### [YOUR ASSIGNMENT]
Set down every entry word for word. Omit the pictures.

[[ EXTRACTED DATA, beginning ]]

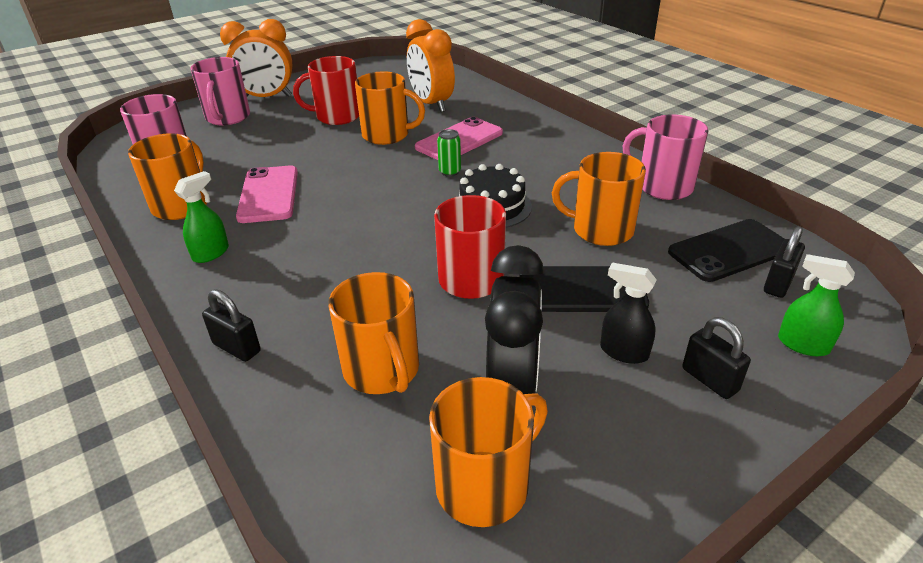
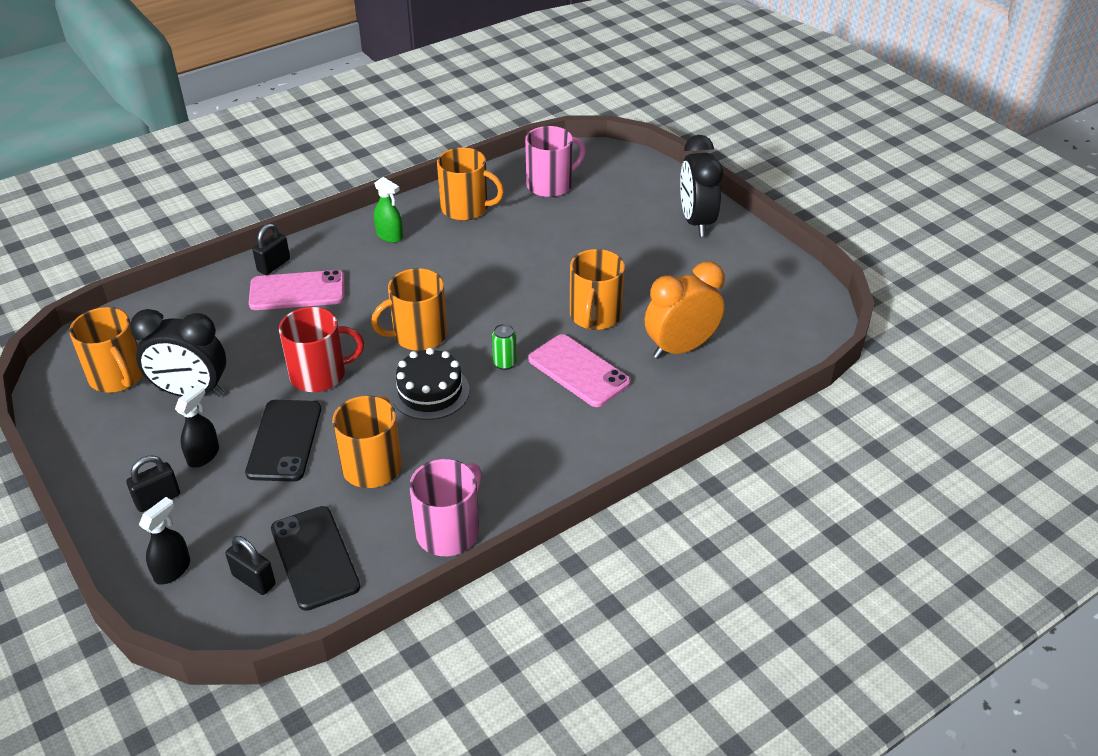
camera: 90 degrees right, 5 degrees up
(227, 117) = (643, 204): pink mug -> none
(267, 98) = (696, 222): orange clock -> black clock
(268, 194) = (476, 252): pink phone -> pink phone (297, 291)
(337, 116) = (645, 276): red mug -> none
(382, 370) = (229, 331): orange mug -> orange mug (418, 335)
(802, 344) = (172, 570): green spray bottle -> black spray bottle

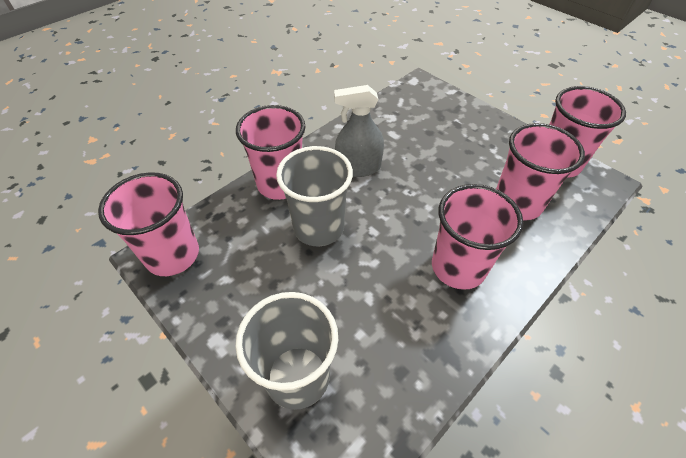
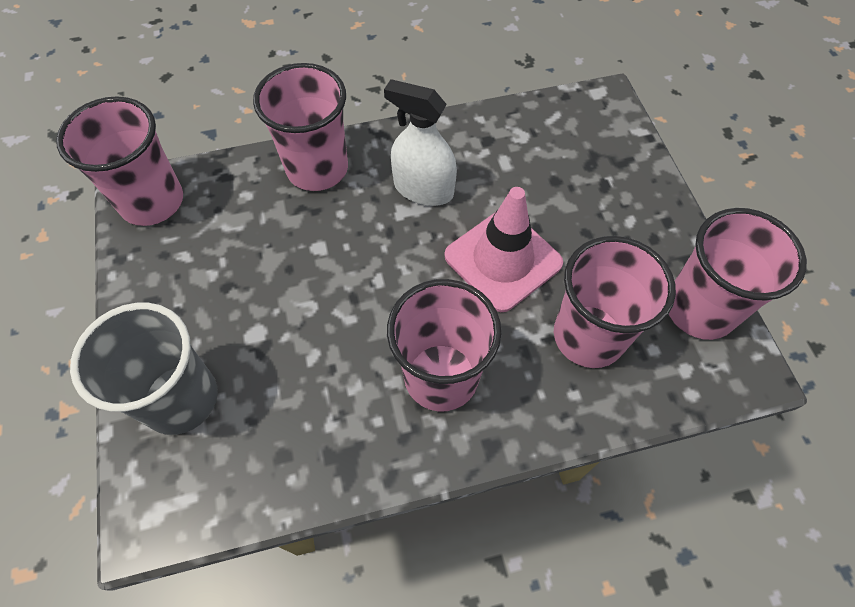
camera: 30 degrees right, 10 degrees up
(318, 227) = (320, 245): grey cup -> none
(358, 167) = (423, 189): grey spray bottle -> white spray bottle
(437, 185) = (503, 259): none -> pink traffic cone

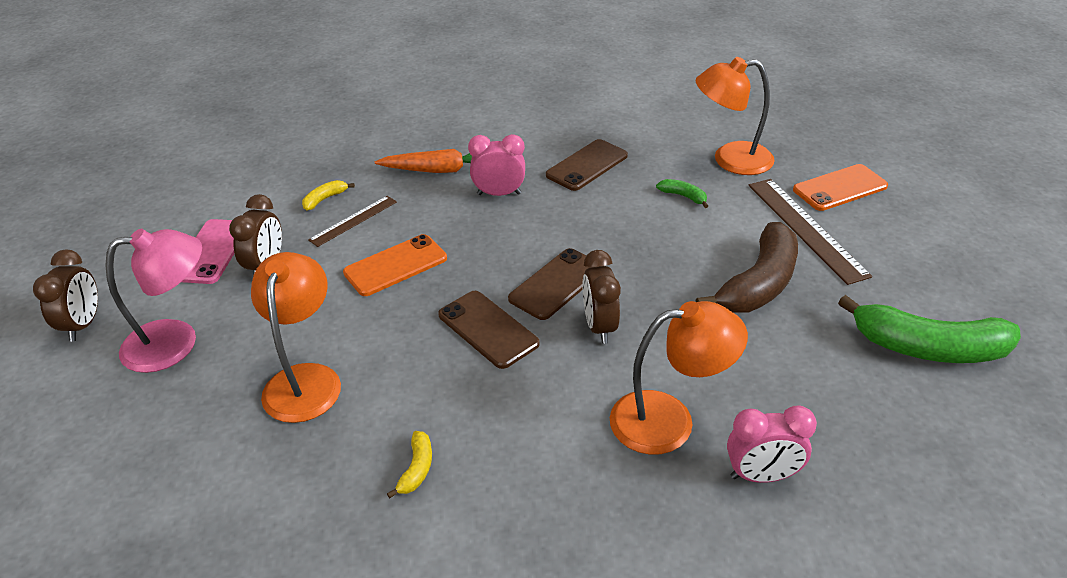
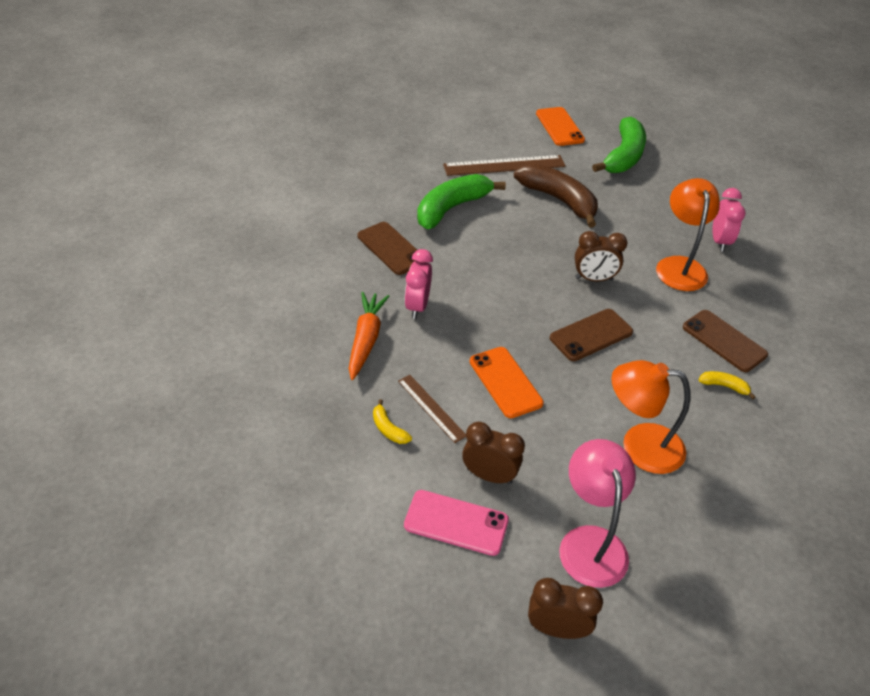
camera: 85 degrees left, 5 degrees up
(556, 284) = (544, 292): brown phone -> brown phone (724, 341)
(683, 196) = (451, 208): green banana -> green banana, size x2.34
(730, 160) = (410, 175): orange lamp -> none
(840, 188) = (462, 139): orange phone -> orange phone (559, 127)

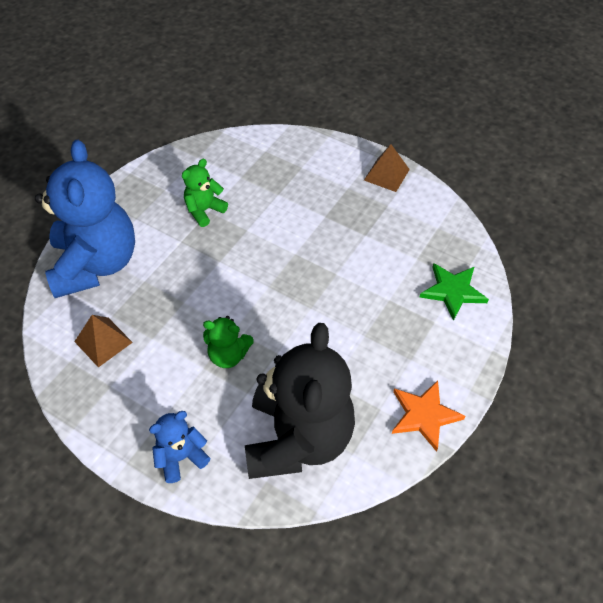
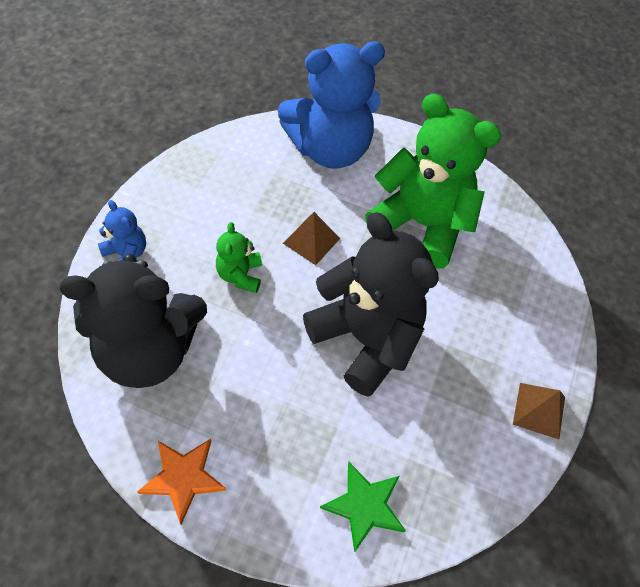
camera: 75 degrees right, 5 degrees up
(103, 342) = (243, 173): brown pyramid -> brown pyramid (311, 241)
(204, 210) = (421, 224): green teddy bear -> green teddy bear, size x2.22
(311, 268) = (365, 339): none -> black teddy bear

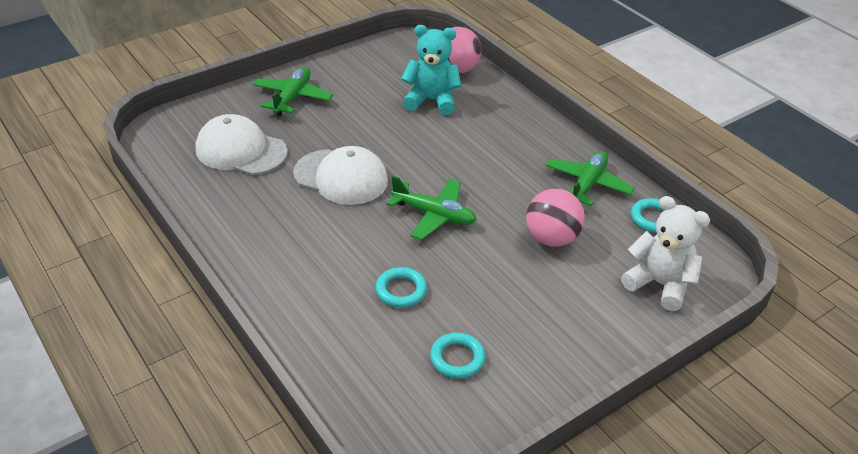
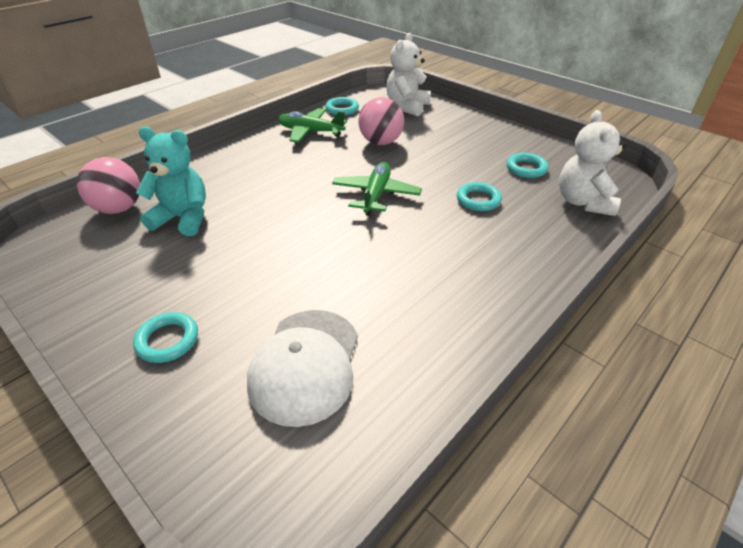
camera: 100 degrees left, 0 degrees up
(292, 98) = (168, 340): green plane -> turquoise ring
(341, 177) = (338, 260): white cap -> none
(366, 384) = (583, 202): none -> white teddy bear
(431, 100) = (183, 218): turquoise teddy bear -> turquoise teddy bear turned 105 degrees clockwise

[[ EXTRACTED DATA, end ]]

### [EXERCISE OUTPUT]
camera: 90 degrees right, 5 degrees up
(227, 117) = (643, 204): pink mug -> none
(267, 98) = (696, 222): orange clock -> black clock
(268, 194) = (476, 252): pink phone -> pink phone (297, 291)
(337, 116) = (645, 276): red mug -> none
(382, 370) = (229, 331): orange mug -> orange mug (418, 335)
(802, 344) = (172, 570): green spray bottle -> black spray bottle

camera: 30 degrees right, 10 degrees up
(318, 227) = (320, 245): grey cup -> none
(358, 167) = (423, 189): grey spray bottle -> white spray bottle
(437, 185) = (503, 259): none -> pink traffic cone

camera: 85 degrees left, 5 degrees up
(556, 284) = (544, 292): brown phone -> brown phone (724, 341)
(683, 196) = (451, 208): green banana -> green banana, size x2.34
(730, 160) = (410, 175): orange lamp -> none
(840, 188) = (462, 139): orange phone -> orange phone (559, 127)

camera: 75 degrees right, 5 degrees up
(103, 342) = (243, 173): brown pyramid -> brown pyramid (311, 241)
(204, 210) = (421, 224): green teddy bear -> green teddy bear, size x2.22
(311, 268) = (365, 339): none -> black teddy bear

camera: 100 degrees left, 0 degrees up
(292, 98) = (168, 340): green plane -> turquoise ring
(341, 177) = (338, 260): white cap -> none
(366, 384) = (583, 202): none -> white teddy bear
(431, 100) = (183, 218): turquoise teddy bear -> turquoise teddy bear turned 105 degrees clockwise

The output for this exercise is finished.